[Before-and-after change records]

=== Begin Enclosure ===

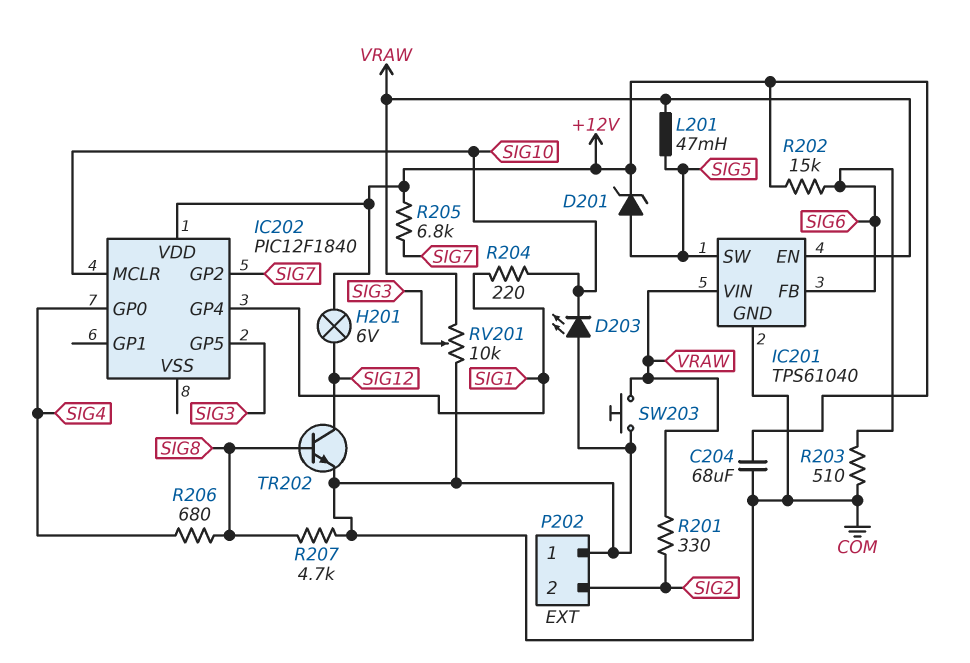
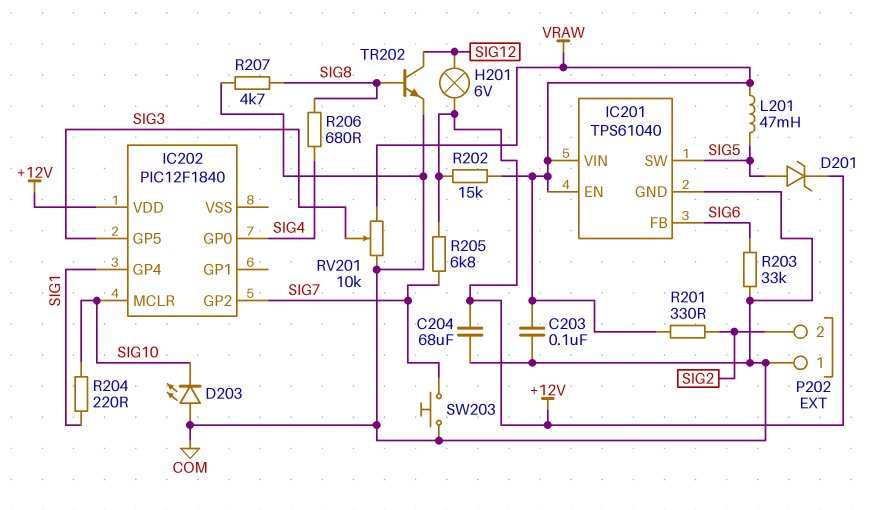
C203: none -> 100nF (COM, VRAW)
R202: 15k (+12V, SIG6) -> 15k (+12V, VRAW)
R203: 510 (COM, SIG6) -> 33k (COM, SIG6)
SW203: button (COM, VRAW) -> button (COM, SIG7)

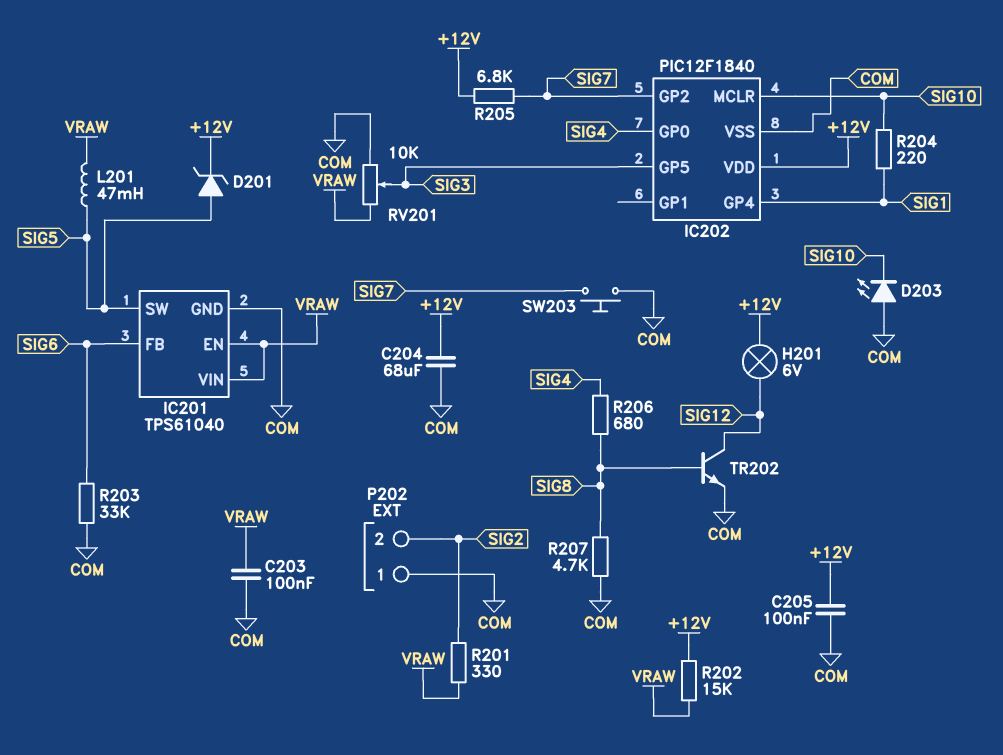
C205: none -> 100nF (+12V, COM)
IC202 pin VSS: none -> COM

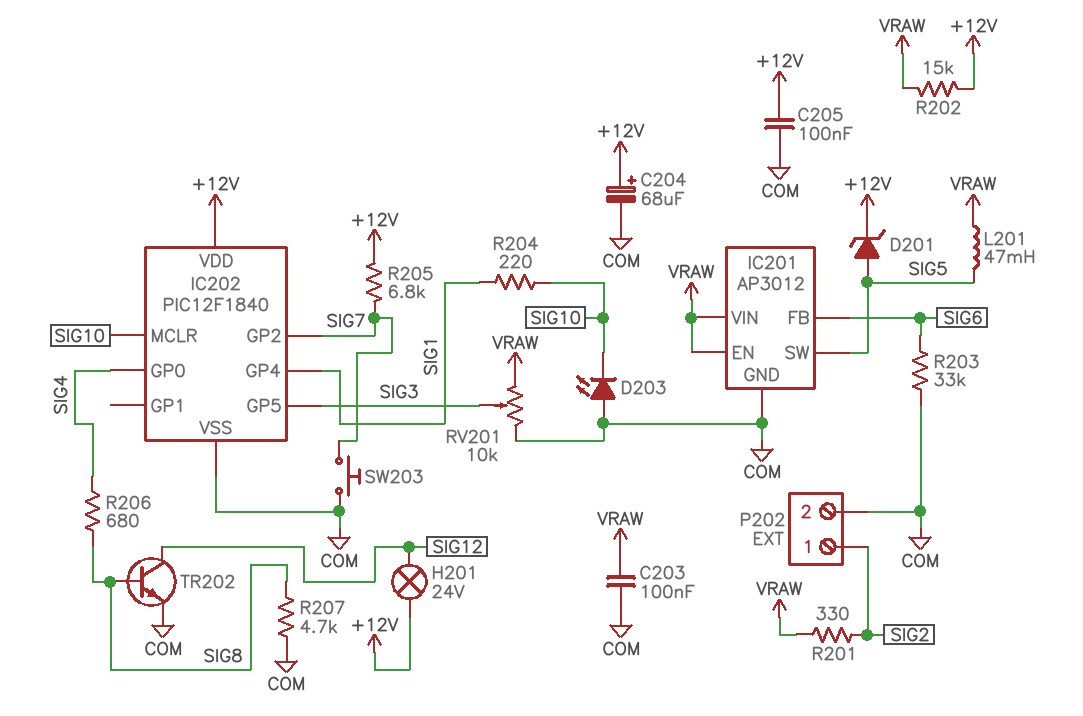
C204: 68uF (+12V, COM) -> 68uF (plus +12V, minus COM)
H201: lamp 6V (+12V, SIG12) -> lamp 24V (+12V, SIG12)
IC201: TPS61040 -> AP3012
P202 pin 1: COM -> SIG2
P202 pin 2: SIG2 -> COM

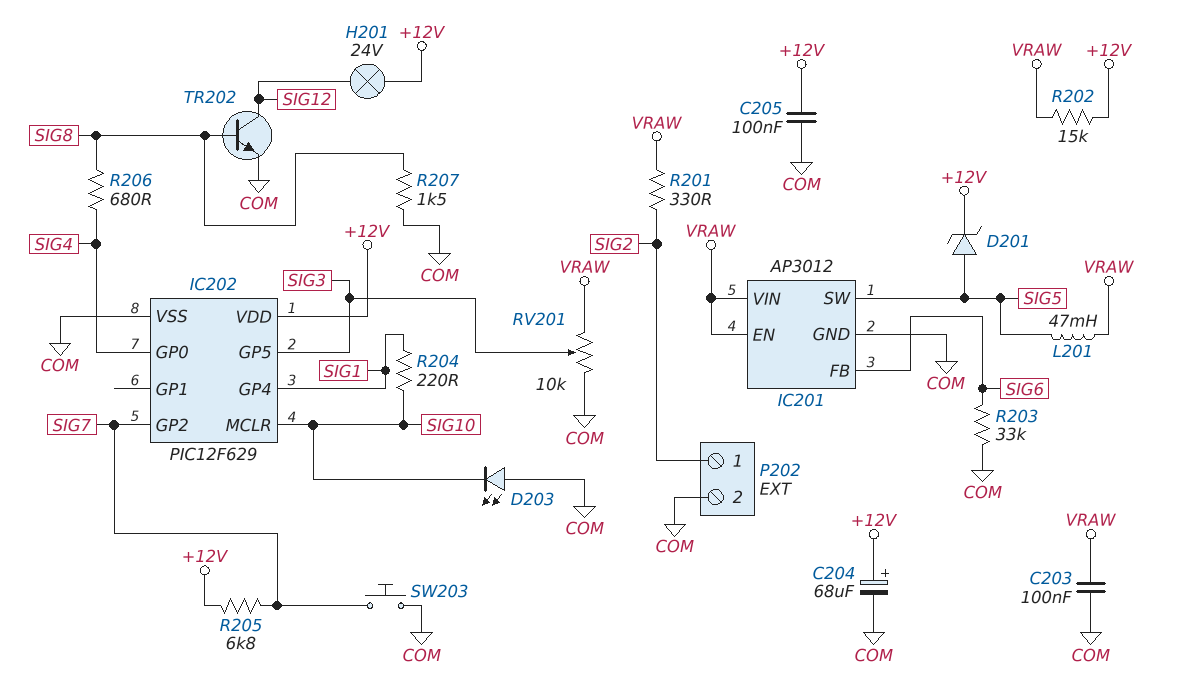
IC202: PIC12F1840 -> PIC12F629
R207: 4.7k (COM, SIG8) -> 1.5k (COM, SIG8)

=== End Enclosure ===

WORK REQUIRED => The answer is the line with "IC202: PIC12F1840 -> PIC12F629" plus every line after it to the last line of the entries above, copied exactly and with no other lines.

SOLUTION =>
IC202: PIC12F1840 -> PIC12F629
R207: 4.7k (COM, SIG8) -> 1.5k (COM, SIG8)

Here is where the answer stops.